**Problem to work on**
Only certain lines below are wanted: those starting at the line containing "Someone took away the Garnrolle" and ending at the line containing "Someone took away the Lampe", both included, each retyped exactly.

**Scene difference descriptions**

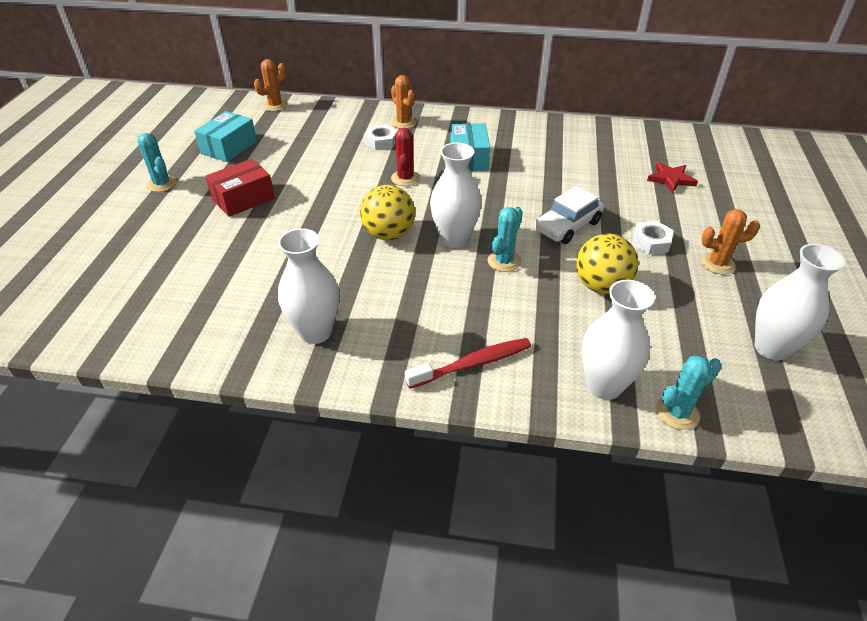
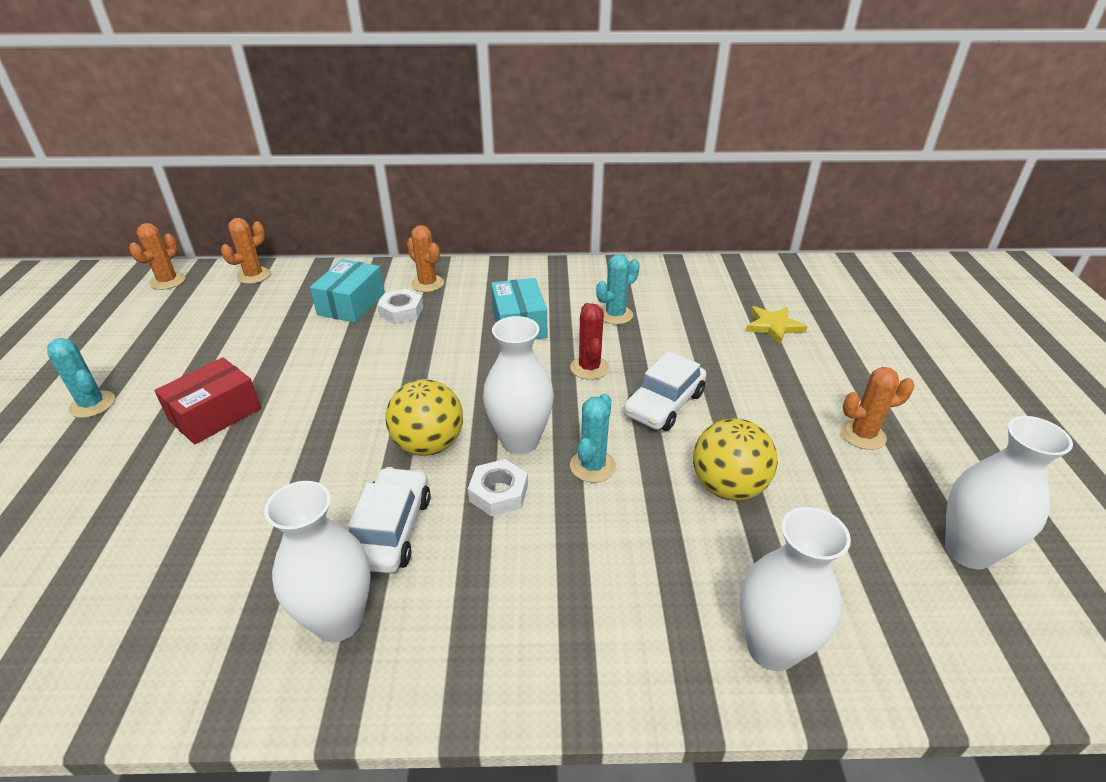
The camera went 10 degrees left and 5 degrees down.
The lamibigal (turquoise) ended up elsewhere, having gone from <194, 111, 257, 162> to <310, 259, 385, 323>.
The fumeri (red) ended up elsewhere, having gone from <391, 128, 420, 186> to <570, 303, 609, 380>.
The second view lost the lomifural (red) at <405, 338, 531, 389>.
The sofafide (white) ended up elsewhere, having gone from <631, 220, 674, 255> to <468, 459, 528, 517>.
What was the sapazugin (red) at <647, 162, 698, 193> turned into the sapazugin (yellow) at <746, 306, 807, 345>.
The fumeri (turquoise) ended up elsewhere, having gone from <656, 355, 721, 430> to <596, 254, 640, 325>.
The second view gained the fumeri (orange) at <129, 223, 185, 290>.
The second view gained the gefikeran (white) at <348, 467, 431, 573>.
--
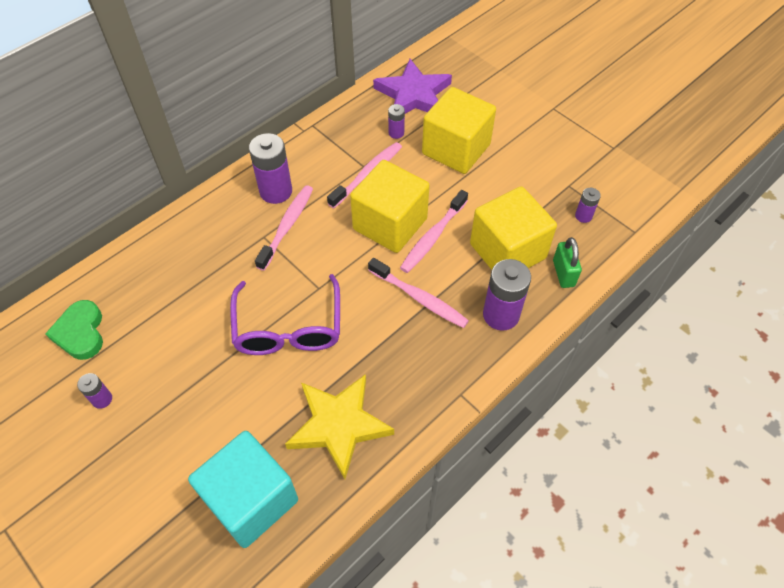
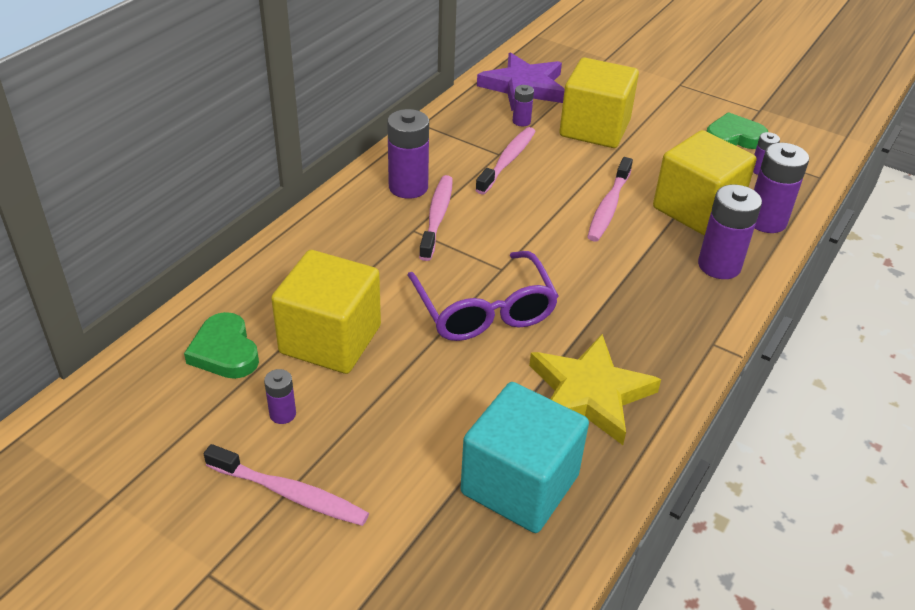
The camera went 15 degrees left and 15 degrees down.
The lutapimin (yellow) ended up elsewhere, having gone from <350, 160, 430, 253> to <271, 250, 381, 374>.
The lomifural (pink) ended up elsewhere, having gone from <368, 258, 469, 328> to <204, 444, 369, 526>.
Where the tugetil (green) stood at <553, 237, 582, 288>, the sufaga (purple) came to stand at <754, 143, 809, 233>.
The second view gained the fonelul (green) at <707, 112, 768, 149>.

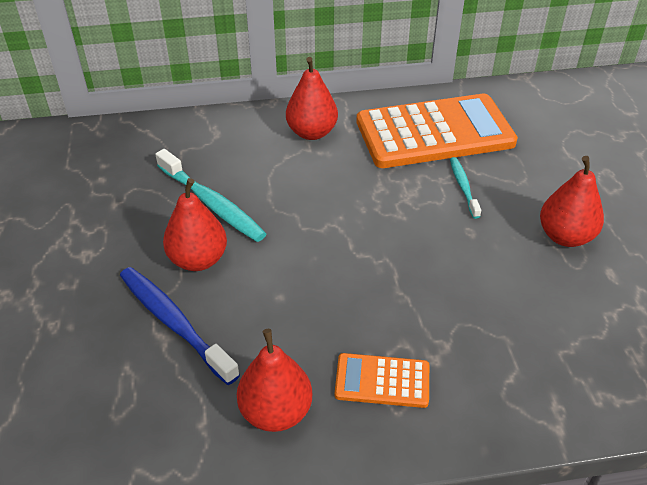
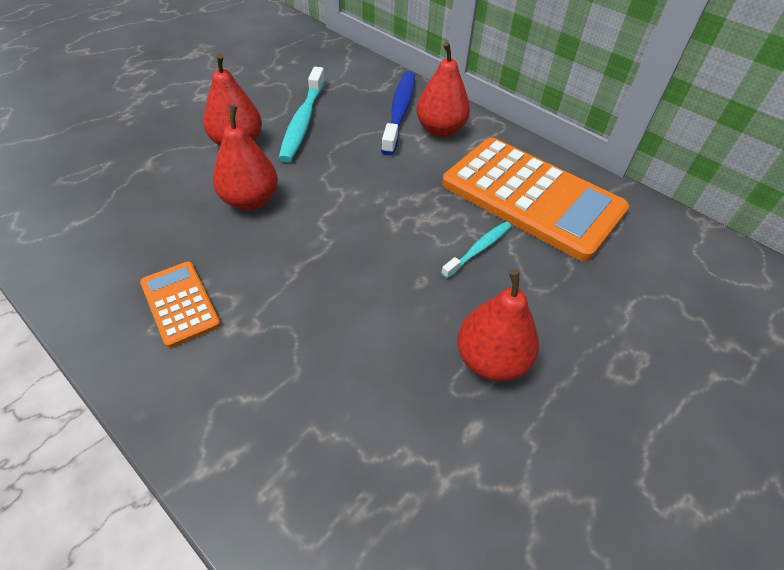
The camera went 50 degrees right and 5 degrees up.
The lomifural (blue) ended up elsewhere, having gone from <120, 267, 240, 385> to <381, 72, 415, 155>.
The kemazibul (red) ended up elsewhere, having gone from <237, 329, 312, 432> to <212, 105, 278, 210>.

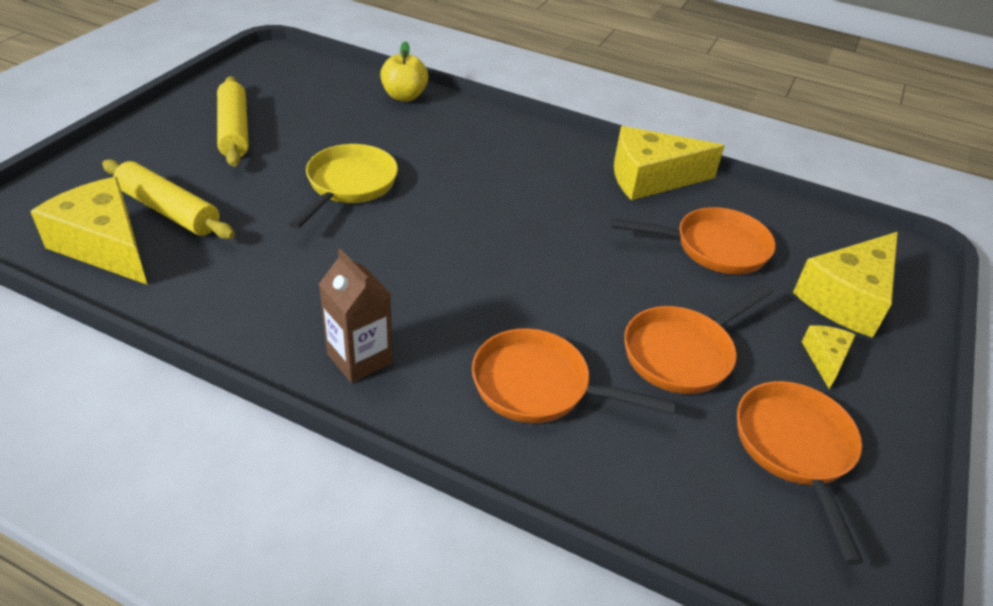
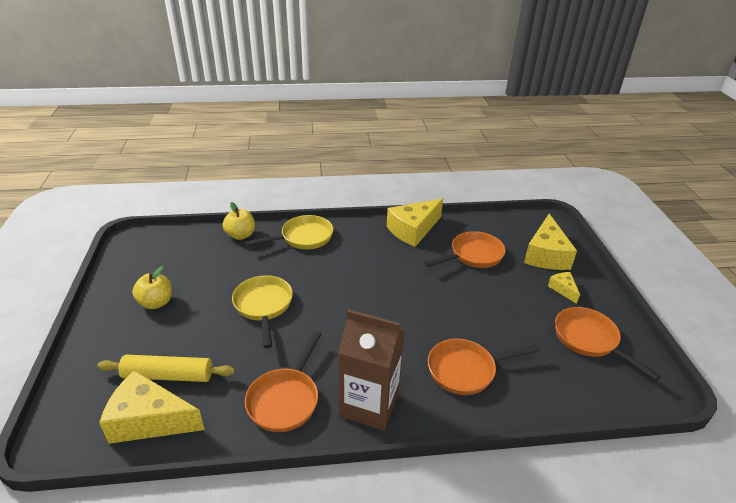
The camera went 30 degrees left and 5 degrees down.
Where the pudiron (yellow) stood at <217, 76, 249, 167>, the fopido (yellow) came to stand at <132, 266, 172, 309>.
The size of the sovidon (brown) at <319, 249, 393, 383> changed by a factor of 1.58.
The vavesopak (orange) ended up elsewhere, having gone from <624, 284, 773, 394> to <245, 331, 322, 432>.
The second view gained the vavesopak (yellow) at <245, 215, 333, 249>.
* * *
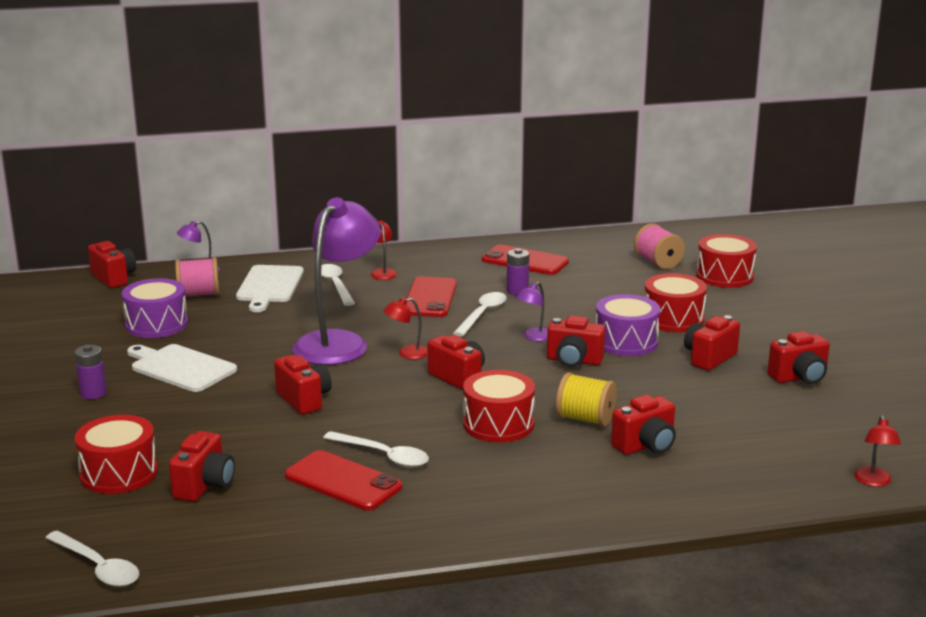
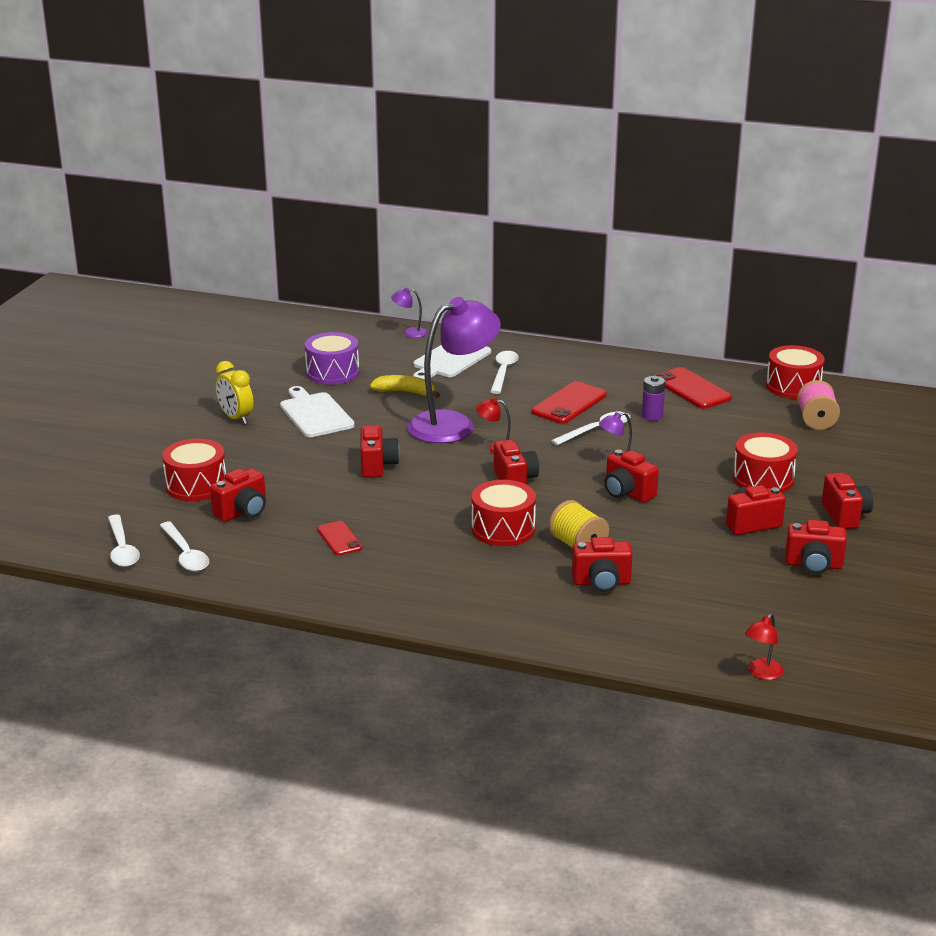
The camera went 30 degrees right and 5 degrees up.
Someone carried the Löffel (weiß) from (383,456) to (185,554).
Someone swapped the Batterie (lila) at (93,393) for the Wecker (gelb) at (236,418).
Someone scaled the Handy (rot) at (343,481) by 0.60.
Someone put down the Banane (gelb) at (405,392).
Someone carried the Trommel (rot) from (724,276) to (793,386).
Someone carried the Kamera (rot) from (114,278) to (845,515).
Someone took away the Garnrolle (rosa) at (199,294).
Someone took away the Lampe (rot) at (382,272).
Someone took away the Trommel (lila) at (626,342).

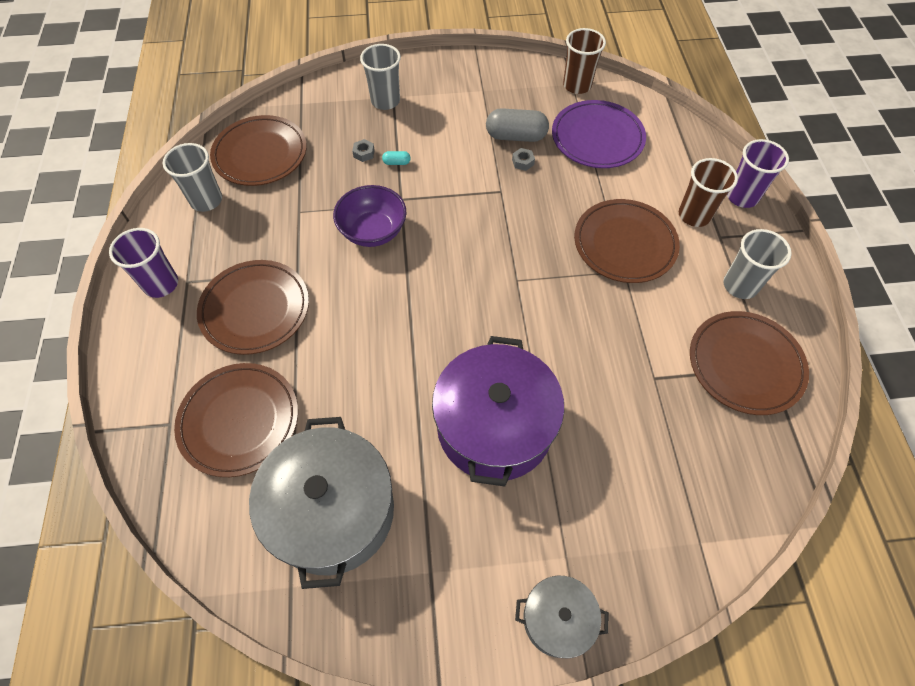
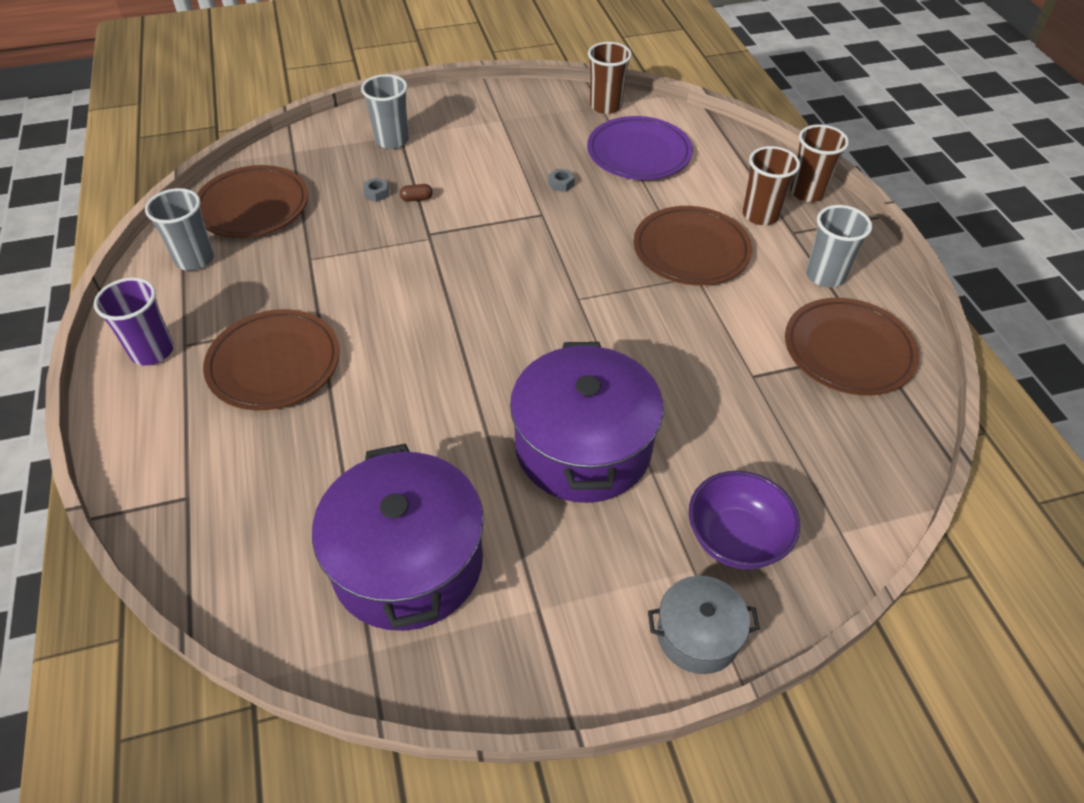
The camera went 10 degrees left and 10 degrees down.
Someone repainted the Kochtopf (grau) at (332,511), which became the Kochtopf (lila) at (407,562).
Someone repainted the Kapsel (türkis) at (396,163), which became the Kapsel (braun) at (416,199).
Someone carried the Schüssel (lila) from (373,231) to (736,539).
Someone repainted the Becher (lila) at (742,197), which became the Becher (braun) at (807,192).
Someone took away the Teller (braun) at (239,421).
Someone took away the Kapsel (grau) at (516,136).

**Completed task**
Someone took away the Garnrolle (rosa) at (199,294).
Someone took away the Lampe (rot) at (382,272).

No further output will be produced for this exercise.